§ **Your assignment**: Beneath this task are the entries; from the line with "clock/crimson (no. 3" through the last one, transcribe every line exactly and nothing else, skipping pictures.

§ **Recorded data**:
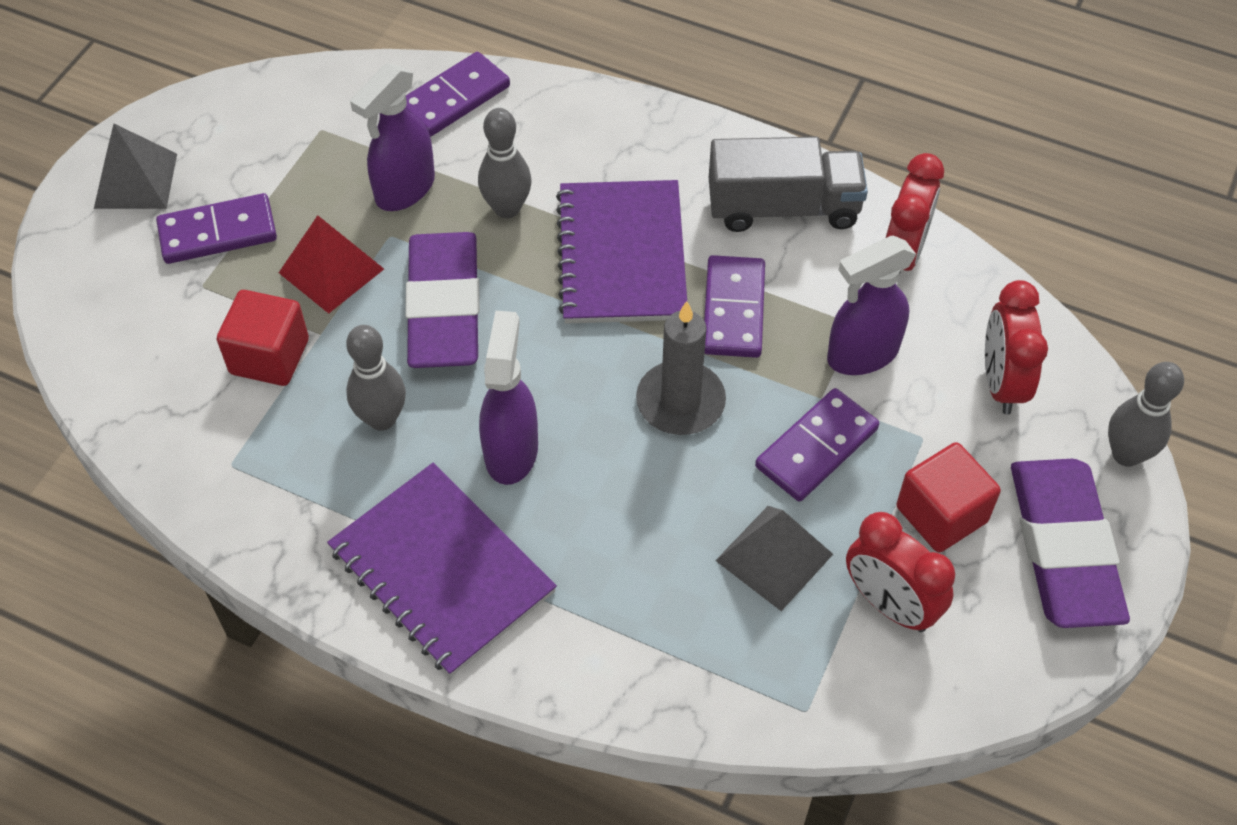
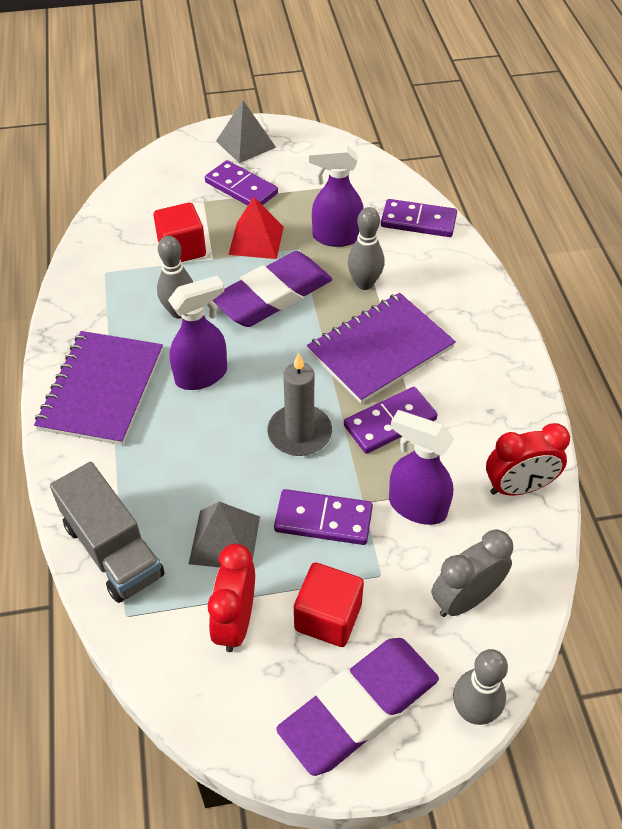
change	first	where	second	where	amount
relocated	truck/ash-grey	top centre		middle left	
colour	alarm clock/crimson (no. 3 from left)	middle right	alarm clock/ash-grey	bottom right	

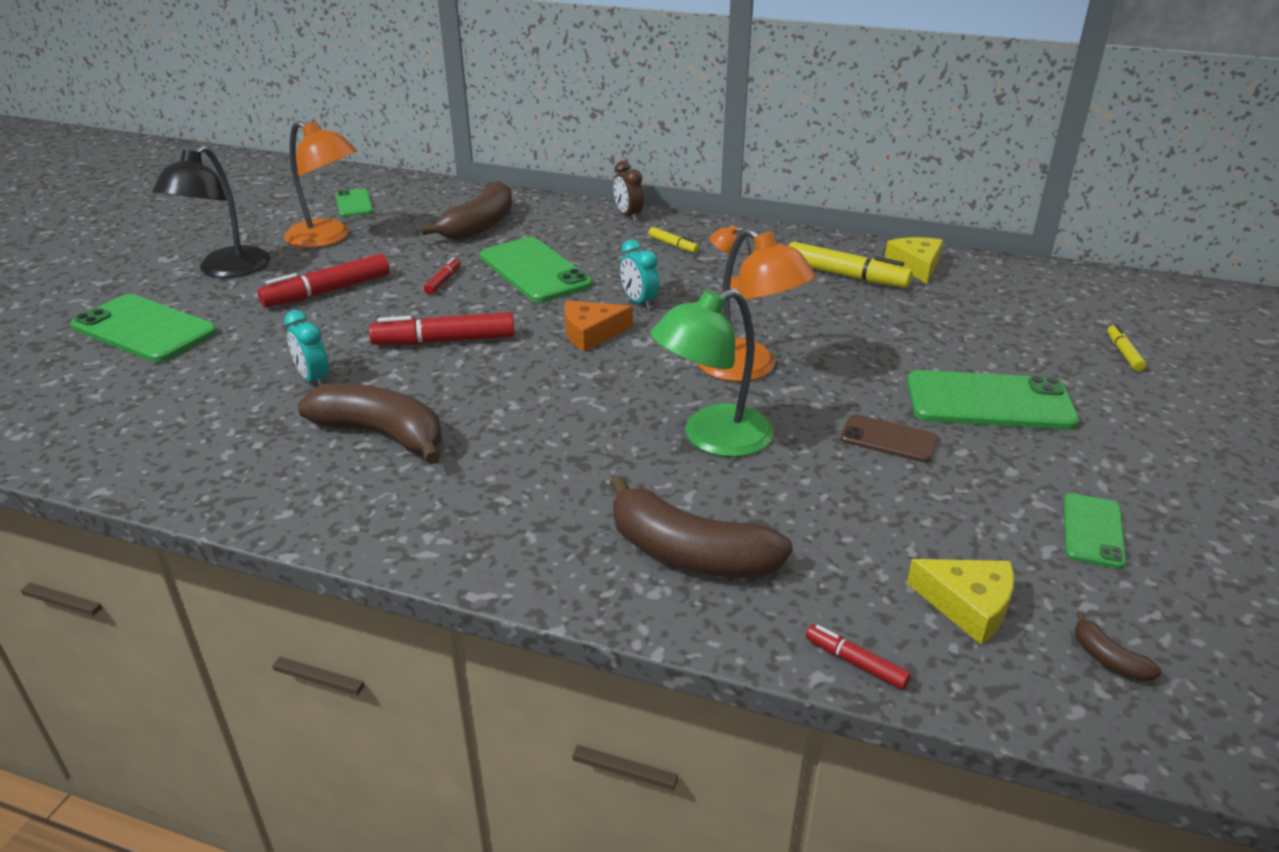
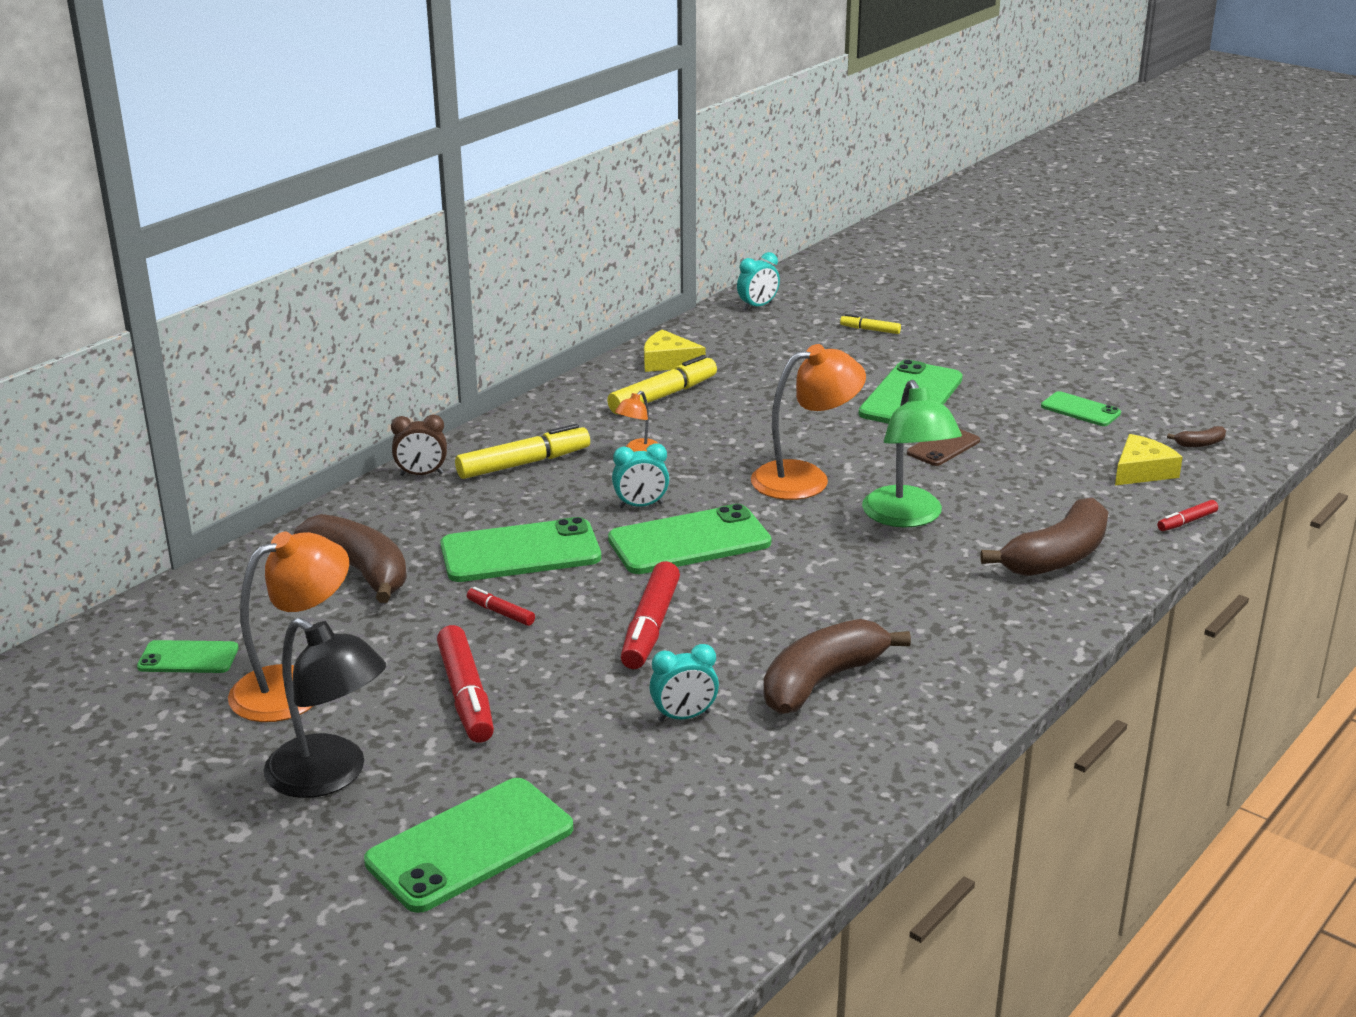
change	first	where	second	where	amount
exchanged	cheese/bright orange	centre	mobile phone/leaf-green (no. 4 from left)	centre	
size	marker pen/bright yellow (no. 1 from left)	top centre		centre	x1.97
appeared			alarm clock/turquoise (no. 3 from left)	top centre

§ **Answer space**:
colour	alarm clock/crimson (no. 3 from left)	middle right	alarm clock/ash-grey	bottom right	

change	first	where	second	where	amount
exchanged	cheese/bright orange	centre	mobile phone/leaf-green (no. 4 from left)	centre	
size	marker pen/bright yellow (no. 1 from left)	top centre		centre	x1.97
appeared			alarm clock/turquoise (no. 3 from left)	top centre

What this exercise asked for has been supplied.